Copy exactly, please, the lines of the data from its start through the line containing "recolor | BlueTruck".

(ENTRIES PROVIDED begins)

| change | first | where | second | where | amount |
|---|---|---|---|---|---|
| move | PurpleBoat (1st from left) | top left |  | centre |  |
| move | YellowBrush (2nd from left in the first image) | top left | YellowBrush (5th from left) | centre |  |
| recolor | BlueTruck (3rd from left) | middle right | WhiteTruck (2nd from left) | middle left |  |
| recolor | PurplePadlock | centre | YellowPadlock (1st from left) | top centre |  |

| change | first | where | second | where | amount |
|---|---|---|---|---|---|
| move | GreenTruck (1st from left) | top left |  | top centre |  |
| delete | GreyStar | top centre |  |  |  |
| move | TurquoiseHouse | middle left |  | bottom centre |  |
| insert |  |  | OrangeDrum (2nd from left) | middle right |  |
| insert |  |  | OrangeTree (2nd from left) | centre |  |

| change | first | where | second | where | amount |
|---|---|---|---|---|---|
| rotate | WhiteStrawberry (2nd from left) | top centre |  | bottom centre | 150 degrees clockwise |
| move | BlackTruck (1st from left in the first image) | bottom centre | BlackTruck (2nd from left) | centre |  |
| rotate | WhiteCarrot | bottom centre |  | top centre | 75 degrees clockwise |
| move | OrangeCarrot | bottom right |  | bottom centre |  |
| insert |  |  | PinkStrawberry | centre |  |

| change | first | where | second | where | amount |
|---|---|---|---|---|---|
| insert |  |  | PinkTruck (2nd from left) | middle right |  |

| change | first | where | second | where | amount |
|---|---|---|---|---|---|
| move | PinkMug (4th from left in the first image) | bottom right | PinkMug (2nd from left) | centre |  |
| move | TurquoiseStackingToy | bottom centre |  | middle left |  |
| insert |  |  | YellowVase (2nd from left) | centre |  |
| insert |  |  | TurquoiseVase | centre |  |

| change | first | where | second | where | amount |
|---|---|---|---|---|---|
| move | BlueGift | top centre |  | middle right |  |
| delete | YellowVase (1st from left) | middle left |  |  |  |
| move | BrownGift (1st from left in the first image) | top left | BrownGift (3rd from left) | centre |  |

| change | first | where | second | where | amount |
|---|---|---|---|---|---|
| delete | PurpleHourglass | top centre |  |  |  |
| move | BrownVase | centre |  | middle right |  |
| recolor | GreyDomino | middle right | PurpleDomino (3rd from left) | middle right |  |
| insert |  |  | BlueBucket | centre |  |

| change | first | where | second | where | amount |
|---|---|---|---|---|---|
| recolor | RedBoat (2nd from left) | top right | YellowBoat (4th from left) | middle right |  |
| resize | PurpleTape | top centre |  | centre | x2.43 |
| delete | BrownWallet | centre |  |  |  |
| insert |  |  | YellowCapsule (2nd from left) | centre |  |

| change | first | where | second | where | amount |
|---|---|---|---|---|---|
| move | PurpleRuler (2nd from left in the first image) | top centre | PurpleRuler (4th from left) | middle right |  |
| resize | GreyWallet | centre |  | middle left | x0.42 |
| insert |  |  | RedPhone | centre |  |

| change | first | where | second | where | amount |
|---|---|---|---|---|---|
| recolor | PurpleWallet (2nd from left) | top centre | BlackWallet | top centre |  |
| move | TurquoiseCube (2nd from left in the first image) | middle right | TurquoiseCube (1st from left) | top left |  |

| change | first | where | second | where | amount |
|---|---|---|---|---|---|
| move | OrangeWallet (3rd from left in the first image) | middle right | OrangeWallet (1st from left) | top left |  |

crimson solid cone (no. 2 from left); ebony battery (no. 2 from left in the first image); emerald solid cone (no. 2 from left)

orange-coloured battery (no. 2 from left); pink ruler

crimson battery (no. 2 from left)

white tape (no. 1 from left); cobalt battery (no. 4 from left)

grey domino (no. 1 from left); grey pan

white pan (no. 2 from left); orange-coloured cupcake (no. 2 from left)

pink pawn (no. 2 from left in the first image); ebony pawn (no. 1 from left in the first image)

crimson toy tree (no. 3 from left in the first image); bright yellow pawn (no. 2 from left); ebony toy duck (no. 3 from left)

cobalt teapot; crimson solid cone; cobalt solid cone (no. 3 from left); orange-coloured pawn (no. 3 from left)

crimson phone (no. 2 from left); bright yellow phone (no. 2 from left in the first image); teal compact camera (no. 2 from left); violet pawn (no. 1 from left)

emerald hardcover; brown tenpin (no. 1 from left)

(ENTRIES PROVIDED ends)

RESULT
| change | first | where | second | where | amount |
|---|---|---|---|---|---|
| move | PurpleBoat (1st from left) | top left |  | centre |  |
| move | YellowBrush (2nd from left in the first image) | top left | YellowBrush (5th from left) | centre |  |
| recolor | BlueTruck (3rd from left) | middle right | WhiteTruck (2nd from left) | middle left |  |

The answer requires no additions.